_The problem_.
Your answer should repeat every line of the records below in which the word "none" appears.
══ Source records
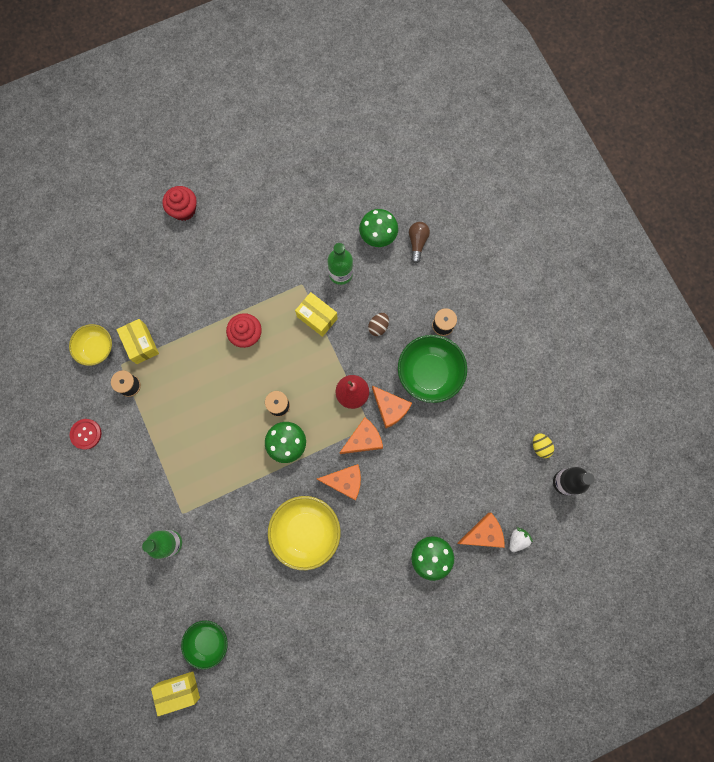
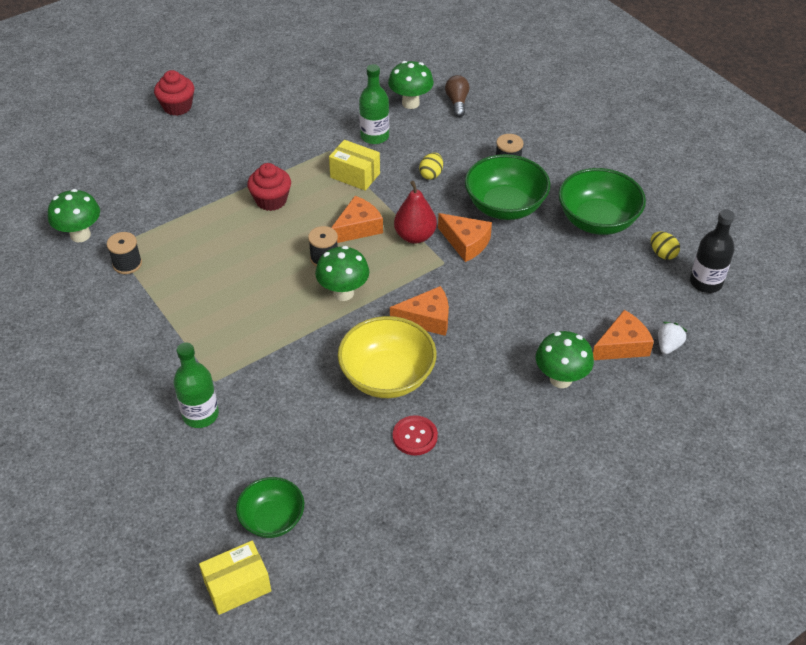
camera: 10 degrees left, 30 degrees down
(86, 434) = (72, 317): red button -> red button (415, 436)
(96, 348) = (80, 235): yellow bowl -> green mushroom
(141, 344) = (138, 224): yellow box -> none
(363, 439) = (440, 276): orange cheese -> orange cheese (358, 228)
(378, 327) = (431, 174): brown egg -> yellow egg
(499, 402) = (597, 221): none -> green bowl

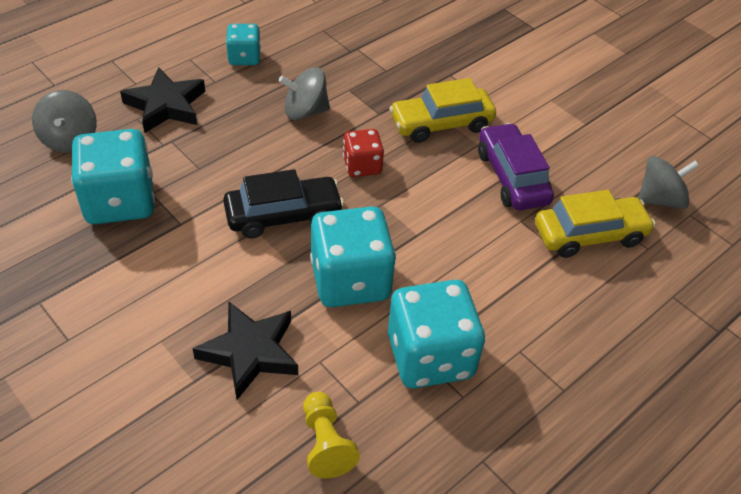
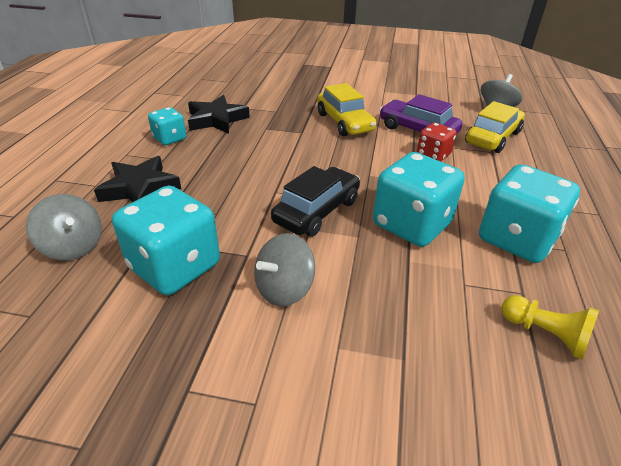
camera: 35 degrees left, 10 degrees down
(250, 352) = (414, 309): black star -> black star (216, 119)
(305, 111) = (252, 149): grey spinning top -> grey spinning top (284, 289)
(362, 166) = (329, 161): red dice -> red dice (433, 155)
(441, 123) = (344, 122): yellow car -> yellow car turned 60 degrees counterclockwise

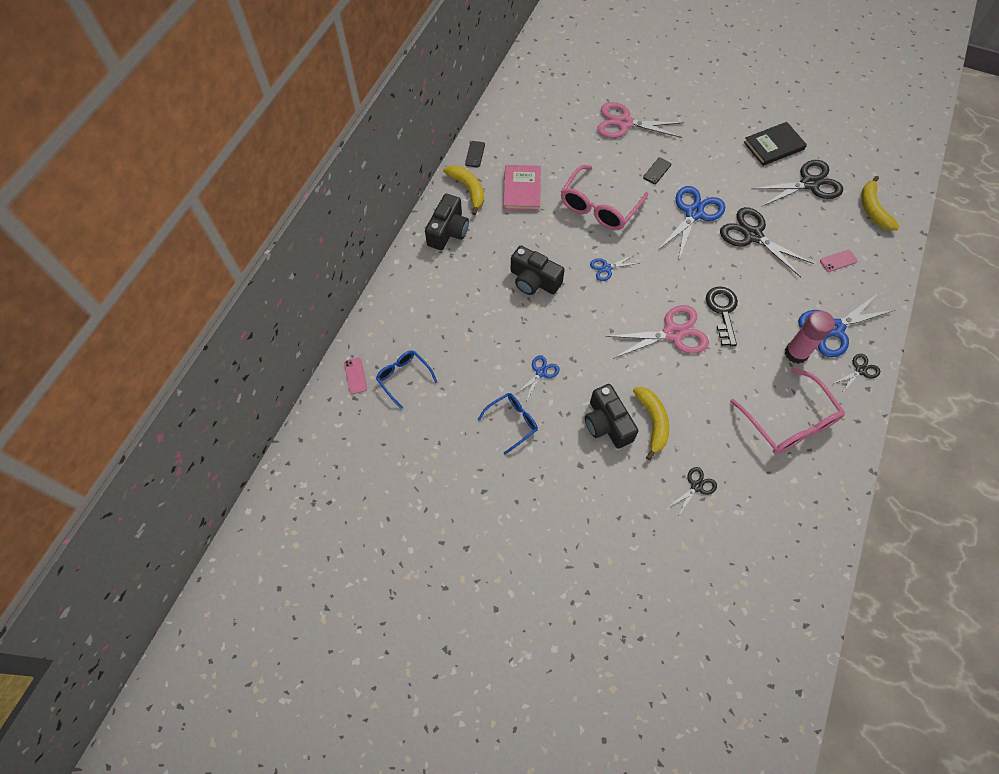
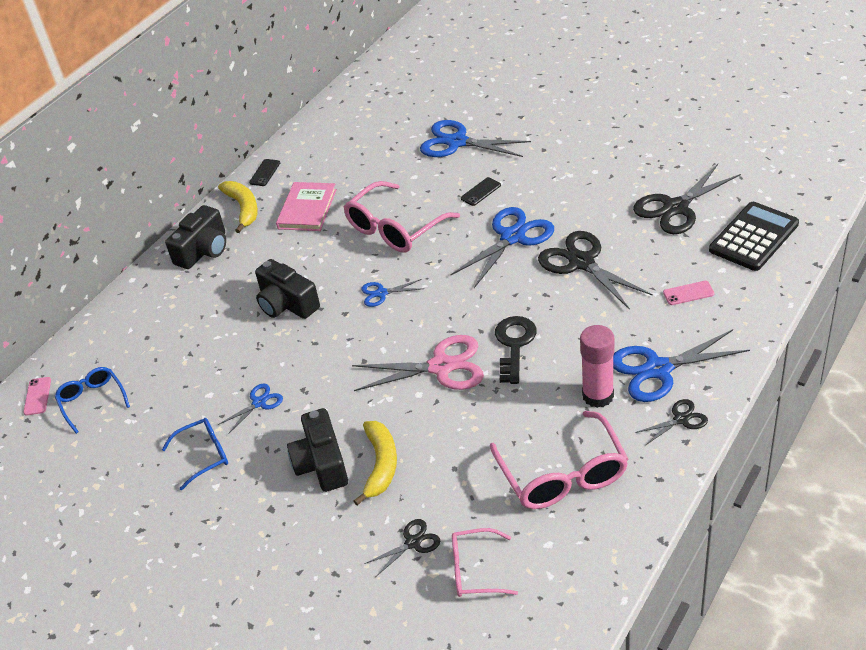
camera: 15 degrees right, 20 degrees down
(624, 123) = (457, 142): pink scissors -> blue scissors
(748, 506) = (475, 570): none -> pink glasses
(773, 146) = (640, 166): black book -> none
(809, 184) = (675, 208): black scissors -> black scissors turned 150 degrees clockwise
(873, 209) = (753, 237): yellow banana -> black calculator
════
_Solution below_.
(141, 344) = (138, 224): yellow box -> none
(499, 402) = (597, 221): none -> green bowl
(748, 506) = (475, 570): none -> pink glasses
(773, 146) = (640, 166): black book -> none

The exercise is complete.